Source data
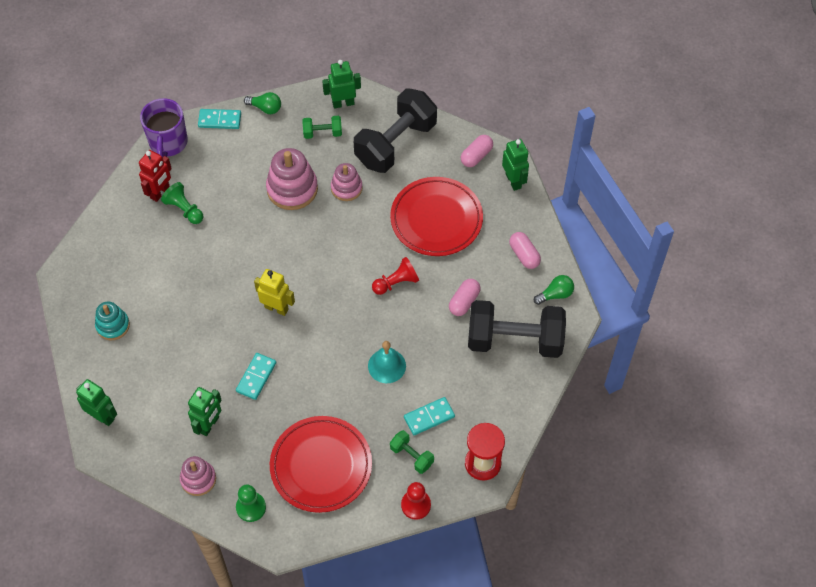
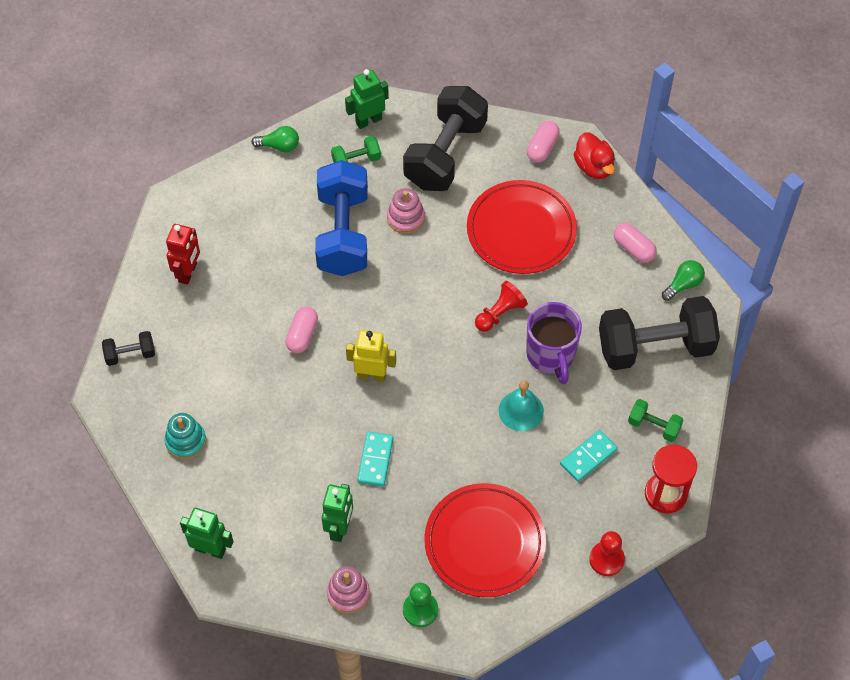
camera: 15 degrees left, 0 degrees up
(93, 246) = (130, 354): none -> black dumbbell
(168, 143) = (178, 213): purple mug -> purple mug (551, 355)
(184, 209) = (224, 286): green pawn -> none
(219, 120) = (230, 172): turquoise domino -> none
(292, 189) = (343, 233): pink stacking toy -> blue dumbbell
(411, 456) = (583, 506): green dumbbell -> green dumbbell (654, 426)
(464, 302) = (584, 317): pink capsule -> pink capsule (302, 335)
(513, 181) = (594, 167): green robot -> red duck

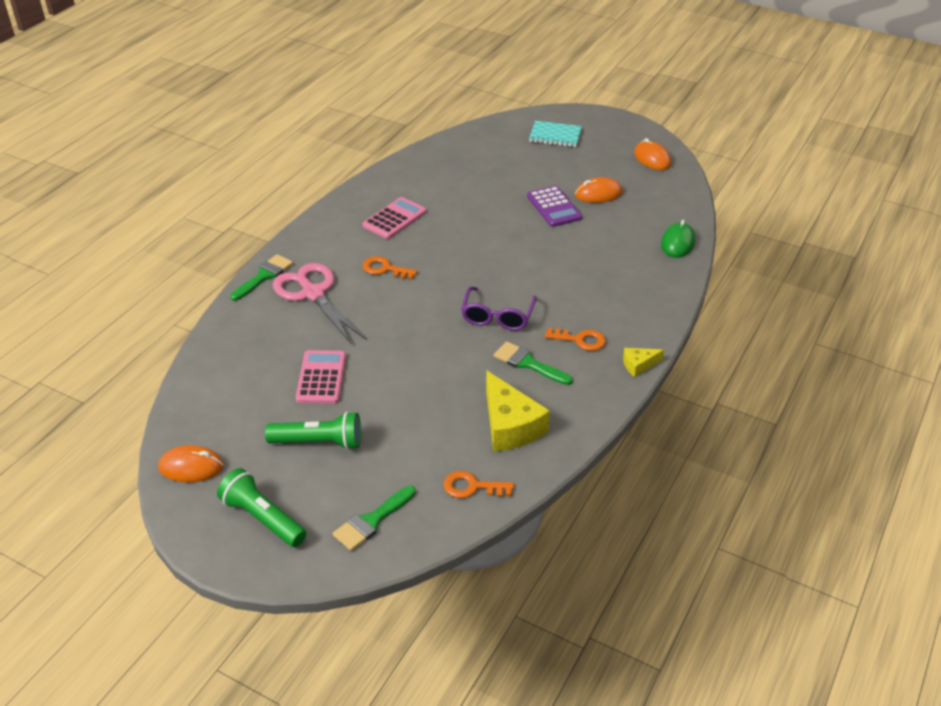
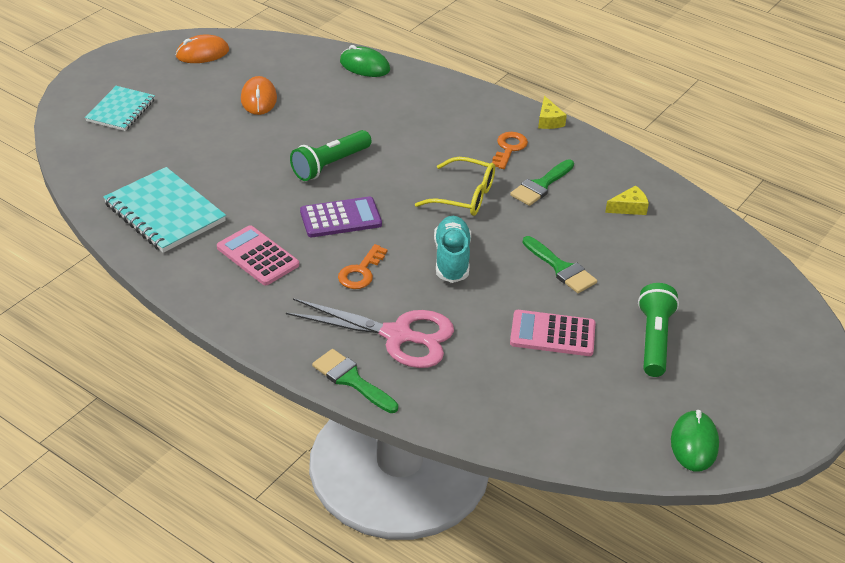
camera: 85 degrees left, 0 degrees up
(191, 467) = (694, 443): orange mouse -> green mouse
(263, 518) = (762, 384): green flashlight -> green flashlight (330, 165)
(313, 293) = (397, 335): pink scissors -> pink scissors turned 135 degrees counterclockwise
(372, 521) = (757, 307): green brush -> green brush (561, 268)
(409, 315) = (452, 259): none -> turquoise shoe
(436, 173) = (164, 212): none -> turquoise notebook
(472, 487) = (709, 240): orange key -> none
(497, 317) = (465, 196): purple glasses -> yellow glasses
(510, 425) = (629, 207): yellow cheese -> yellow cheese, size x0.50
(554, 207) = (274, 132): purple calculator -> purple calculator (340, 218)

§ **What you should do**
In the data above, find the line that contains "(219, 120) = (230, 172): turquoise" and the line that contains "(513, 181) = (594, 167): green". Repeat exactly those lines and every line between them, and only those.

§ **Written response**
(219, 120) = (230, 172): turquoise domino -> none
(292, 189) = (343, 233): pink stacking toy -> blue dumbbell
(411, 456) = (583, 506): green dumbbell -> green dumbbell (654, 426)
(464, 302) = (584, 317): pink capsule -> pink capsule (302, 335)
(513, 181) = (594, 167): green robot -> red duck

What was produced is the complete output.